* Given problem
How many lines in the records below contain the string "layout"? Reply with the number alone.

* Provided data
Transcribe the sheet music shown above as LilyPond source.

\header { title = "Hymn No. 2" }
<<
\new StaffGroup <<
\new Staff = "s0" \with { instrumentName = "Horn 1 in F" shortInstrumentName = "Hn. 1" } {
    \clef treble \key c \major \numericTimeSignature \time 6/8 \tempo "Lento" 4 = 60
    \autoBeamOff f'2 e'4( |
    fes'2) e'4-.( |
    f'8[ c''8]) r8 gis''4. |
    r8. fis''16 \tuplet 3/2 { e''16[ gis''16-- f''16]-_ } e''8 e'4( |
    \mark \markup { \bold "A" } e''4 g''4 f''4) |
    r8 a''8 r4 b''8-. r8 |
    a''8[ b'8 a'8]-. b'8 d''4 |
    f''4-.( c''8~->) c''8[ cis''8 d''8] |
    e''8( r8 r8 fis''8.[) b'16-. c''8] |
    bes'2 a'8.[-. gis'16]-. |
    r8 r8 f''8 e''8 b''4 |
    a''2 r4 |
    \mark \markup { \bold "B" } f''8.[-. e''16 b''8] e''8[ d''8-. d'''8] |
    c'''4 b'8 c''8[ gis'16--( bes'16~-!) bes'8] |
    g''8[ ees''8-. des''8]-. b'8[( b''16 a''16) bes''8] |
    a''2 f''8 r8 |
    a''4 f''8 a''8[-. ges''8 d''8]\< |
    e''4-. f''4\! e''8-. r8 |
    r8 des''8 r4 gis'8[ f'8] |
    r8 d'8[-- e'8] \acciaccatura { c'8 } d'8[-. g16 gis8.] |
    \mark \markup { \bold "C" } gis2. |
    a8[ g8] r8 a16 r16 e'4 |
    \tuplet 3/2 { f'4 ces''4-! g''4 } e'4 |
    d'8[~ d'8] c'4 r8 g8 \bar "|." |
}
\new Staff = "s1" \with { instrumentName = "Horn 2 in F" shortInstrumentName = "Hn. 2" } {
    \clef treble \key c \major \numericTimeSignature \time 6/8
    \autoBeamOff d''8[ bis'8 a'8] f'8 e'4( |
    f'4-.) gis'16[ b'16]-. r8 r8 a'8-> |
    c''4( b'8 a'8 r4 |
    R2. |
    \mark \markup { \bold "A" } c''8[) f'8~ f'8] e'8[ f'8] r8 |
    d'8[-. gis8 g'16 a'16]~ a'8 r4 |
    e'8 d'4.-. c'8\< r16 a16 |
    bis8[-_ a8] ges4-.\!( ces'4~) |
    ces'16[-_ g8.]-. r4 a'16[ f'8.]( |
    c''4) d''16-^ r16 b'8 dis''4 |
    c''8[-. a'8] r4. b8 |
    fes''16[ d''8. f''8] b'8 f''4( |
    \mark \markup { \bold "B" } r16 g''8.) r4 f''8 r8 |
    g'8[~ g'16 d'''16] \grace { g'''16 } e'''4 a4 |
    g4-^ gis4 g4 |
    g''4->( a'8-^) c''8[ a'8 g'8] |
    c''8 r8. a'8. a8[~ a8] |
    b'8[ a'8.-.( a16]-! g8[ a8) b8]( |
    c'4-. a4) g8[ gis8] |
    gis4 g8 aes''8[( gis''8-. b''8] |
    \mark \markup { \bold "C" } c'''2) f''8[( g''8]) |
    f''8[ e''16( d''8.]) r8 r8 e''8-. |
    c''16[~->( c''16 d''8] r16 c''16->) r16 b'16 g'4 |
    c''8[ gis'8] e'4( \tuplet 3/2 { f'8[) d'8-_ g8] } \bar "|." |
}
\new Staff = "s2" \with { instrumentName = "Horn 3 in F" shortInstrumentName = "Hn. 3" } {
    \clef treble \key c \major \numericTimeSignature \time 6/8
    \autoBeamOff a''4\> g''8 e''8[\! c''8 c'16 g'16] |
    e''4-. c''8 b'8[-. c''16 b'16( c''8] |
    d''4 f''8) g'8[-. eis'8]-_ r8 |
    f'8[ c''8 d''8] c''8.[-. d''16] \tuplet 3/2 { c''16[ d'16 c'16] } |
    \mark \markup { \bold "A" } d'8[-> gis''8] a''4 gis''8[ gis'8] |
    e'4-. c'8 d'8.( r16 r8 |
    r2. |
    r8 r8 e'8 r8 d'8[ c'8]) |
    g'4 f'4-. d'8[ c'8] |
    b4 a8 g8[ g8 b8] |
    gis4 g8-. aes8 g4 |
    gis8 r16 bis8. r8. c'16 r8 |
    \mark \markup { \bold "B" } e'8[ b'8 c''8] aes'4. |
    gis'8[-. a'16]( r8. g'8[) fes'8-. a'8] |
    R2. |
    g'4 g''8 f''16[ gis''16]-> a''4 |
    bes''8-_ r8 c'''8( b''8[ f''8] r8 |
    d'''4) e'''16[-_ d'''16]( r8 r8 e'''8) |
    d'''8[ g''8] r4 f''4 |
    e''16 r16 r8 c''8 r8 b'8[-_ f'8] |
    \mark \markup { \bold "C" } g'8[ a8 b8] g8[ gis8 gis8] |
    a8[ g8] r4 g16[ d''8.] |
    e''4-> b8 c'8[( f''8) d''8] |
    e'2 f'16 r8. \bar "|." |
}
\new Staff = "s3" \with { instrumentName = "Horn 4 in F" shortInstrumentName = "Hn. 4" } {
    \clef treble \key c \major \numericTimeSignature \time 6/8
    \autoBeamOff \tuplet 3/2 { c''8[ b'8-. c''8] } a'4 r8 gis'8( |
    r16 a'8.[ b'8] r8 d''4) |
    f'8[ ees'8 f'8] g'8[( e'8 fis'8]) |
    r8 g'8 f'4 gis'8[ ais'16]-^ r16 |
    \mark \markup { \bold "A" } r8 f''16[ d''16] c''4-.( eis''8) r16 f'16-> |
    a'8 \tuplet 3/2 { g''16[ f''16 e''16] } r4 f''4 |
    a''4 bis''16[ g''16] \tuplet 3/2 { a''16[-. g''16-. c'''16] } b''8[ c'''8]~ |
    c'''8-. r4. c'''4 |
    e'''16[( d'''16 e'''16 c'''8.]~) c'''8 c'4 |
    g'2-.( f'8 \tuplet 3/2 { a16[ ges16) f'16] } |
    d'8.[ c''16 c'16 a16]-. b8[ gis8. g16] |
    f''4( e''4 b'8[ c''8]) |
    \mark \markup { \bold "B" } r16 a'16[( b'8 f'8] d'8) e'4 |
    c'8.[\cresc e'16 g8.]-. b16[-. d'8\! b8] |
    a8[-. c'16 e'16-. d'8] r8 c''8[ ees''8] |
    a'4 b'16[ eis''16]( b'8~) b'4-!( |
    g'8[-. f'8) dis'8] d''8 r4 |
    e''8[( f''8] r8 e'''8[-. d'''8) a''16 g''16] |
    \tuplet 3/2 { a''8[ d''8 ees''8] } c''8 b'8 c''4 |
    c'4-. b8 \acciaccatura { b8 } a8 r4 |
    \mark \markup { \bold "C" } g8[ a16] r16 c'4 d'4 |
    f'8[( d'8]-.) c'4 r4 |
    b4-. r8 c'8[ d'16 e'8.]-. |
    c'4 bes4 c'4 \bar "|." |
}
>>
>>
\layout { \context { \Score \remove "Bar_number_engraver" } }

---

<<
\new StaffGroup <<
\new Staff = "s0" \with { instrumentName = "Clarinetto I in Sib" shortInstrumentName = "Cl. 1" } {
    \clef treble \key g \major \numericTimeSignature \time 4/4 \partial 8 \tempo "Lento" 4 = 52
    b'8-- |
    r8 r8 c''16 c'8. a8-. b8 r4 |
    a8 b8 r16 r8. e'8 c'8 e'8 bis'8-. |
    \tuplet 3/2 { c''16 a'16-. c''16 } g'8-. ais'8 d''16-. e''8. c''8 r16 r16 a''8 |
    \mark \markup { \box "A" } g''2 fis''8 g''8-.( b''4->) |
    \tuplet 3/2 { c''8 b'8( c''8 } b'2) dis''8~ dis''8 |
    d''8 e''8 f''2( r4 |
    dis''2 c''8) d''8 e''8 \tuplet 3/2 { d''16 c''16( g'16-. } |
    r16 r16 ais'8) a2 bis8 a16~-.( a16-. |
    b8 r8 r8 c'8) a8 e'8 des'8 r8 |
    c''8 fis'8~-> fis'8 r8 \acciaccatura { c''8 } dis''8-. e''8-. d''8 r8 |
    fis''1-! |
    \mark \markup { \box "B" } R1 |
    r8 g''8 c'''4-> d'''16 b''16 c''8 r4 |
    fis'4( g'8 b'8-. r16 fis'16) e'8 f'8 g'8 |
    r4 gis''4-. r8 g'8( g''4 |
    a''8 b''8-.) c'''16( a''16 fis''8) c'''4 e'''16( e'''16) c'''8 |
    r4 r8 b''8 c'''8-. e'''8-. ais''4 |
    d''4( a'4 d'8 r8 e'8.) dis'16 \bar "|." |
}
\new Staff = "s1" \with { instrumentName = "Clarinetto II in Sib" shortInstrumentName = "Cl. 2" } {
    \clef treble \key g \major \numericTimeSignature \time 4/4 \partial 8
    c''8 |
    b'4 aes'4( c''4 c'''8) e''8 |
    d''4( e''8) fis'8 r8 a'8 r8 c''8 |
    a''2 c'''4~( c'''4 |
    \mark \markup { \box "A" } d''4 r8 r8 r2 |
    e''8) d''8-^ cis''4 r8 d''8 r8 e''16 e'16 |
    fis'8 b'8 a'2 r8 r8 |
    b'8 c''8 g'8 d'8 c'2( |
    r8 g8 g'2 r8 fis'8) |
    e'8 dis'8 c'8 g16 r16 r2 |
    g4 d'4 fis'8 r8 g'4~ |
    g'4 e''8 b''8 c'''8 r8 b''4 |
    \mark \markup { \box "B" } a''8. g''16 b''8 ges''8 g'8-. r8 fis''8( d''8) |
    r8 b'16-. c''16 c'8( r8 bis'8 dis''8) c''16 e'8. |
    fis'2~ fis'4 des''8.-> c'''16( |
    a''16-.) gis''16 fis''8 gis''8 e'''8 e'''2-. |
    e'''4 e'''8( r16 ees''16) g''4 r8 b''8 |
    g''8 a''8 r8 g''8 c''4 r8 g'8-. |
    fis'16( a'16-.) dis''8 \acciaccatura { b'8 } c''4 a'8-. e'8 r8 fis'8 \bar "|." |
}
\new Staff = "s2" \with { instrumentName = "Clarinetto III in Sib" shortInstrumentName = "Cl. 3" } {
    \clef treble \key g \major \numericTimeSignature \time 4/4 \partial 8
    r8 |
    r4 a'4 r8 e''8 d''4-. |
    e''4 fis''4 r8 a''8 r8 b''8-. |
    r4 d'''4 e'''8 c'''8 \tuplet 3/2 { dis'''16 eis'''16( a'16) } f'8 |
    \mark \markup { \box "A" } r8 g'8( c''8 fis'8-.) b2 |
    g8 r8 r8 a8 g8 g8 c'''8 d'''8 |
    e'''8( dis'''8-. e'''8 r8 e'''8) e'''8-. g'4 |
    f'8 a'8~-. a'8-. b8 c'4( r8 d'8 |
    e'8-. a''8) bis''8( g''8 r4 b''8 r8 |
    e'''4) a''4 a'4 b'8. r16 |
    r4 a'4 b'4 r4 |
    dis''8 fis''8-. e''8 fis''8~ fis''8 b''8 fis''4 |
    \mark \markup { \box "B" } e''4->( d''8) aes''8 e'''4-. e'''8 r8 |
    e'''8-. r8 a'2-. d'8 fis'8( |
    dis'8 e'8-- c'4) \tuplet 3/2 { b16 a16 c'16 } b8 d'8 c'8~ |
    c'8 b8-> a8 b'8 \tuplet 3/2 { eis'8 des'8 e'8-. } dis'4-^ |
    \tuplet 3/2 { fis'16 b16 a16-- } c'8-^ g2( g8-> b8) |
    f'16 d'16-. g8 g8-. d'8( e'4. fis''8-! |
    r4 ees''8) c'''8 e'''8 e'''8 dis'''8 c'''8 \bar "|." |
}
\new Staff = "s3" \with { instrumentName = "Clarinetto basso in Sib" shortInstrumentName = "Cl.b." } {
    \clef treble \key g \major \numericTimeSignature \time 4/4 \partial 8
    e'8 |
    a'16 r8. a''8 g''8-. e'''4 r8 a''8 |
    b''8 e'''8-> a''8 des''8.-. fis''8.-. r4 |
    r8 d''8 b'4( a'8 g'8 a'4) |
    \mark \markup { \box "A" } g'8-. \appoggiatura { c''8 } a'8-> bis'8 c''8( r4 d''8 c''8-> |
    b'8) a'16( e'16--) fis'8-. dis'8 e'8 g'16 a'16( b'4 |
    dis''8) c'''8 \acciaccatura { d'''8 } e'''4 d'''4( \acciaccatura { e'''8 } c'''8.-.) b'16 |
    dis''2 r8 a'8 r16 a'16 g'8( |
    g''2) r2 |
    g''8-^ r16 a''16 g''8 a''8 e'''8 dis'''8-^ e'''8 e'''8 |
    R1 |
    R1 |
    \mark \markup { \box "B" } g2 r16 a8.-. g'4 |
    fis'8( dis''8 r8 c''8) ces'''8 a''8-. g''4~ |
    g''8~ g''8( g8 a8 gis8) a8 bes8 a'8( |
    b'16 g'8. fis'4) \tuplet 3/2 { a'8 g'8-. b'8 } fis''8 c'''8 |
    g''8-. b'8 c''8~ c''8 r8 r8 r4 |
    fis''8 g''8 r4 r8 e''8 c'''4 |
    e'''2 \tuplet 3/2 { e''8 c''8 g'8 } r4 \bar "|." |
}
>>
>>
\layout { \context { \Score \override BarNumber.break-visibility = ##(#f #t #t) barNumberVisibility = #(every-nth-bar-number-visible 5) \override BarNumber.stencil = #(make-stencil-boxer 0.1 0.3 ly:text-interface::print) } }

* * *

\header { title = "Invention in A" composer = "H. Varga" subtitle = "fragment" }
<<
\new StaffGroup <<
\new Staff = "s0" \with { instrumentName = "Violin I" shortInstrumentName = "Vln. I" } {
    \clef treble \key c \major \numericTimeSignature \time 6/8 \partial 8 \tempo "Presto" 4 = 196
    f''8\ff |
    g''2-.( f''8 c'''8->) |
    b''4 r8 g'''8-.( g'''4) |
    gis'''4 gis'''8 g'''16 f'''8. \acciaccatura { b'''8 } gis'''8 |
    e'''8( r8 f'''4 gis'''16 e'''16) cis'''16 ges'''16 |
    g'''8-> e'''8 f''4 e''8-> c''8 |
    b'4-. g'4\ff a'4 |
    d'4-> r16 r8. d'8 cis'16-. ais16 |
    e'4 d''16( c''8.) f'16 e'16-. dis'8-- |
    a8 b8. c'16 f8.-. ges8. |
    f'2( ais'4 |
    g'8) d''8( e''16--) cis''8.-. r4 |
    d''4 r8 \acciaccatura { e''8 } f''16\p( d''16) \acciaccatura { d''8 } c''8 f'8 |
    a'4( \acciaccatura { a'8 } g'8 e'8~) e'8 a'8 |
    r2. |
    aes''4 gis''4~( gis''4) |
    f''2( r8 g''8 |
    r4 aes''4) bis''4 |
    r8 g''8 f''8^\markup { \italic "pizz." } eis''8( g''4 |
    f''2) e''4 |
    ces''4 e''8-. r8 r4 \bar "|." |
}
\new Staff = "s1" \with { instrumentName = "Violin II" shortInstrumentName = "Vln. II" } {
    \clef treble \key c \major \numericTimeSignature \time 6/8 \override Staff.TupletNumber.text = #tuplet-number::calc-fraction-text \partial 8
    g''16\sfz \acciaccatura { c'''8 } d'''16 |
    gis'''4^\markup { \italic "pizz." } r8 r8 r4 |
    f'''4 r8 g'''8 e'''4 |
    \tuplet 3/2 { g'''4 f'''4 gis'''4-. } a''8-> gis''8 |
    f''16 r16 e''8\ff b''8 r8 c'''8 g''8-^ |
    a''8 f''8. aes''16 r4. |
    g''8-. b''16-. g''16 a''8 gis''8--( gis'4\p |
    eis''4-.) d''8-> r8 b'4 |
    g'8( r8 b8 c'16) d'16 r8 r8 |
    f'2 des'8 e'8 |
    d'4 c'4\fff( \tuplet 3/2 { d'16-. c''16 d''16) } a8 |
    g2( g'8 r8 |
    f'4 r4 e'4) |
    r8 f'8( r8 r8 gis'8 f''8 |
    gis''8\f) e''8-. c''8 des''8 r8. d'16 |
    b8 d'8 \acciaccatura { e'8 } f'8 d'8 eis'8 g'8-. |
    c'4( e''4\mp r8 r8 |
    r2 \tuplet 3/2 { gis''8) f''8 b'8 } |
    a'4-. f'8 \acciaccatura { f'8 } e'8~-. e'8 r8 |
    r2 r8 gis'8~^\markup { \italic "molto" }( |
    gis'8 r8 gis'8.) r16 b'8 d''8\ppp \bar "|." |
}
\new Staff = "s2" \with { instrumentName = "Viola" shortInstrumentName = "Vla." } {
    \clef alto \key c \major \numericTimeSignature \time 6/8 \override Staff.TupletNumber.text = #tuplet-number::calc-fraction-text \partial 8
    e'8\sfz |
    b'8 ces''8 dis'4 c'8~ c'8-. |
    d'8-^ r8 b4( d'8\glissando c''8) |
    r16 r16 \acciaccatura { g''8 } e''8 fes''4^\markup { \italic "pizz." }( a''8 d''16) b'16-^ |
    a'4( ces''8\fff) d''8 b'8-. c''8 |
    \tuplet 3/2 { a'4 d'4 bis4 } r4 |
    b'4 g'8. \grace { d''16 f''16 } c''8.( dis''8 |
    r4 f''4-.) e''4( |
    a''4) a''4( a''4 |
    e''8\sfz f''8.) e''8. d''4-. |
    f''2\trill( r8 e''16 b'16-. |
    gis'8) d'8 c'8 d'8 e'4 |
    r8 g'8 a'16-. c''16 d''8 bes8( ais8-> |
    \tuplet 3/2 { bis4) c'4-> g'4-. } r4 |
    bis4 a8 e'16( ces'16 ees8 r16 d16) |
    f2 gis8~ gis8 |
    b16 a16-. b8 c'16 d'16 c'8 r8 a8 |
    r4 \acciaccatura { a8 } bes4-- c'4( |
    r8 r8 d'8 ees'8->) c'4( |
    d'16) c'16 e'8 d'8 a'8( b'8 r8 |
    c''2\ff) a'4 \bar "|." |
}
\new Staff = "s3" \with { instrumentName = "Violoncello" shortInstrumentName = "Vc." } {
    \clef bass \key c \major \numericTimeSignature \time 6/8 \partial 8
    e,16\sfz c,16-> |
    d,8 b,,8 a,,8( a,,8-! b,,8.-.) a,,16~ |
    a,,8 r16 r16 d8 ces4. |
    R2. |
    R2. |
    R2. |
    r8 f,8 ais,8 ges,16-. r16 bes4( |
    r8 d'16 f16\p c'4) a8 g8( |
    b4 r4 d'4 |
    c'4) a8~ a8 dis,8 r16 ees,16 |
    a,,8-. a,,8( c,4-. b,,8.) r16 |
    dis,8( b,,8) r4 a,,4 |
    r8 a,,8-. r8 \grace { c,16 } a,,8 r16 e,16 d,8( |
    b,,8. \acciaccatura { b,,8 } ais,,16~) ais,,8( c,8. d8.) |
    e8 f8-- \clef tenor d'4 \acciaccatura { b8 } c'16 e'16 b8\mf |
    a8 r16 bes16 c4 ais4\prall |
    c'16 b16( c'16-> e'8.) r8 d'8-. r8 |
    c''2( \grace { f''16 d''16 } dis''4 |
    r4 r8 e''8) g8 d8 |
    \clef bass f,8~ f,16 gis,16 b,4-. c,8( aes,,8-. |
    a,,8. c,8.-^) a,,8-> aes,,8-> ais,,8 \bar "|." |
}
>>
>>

* Final result
2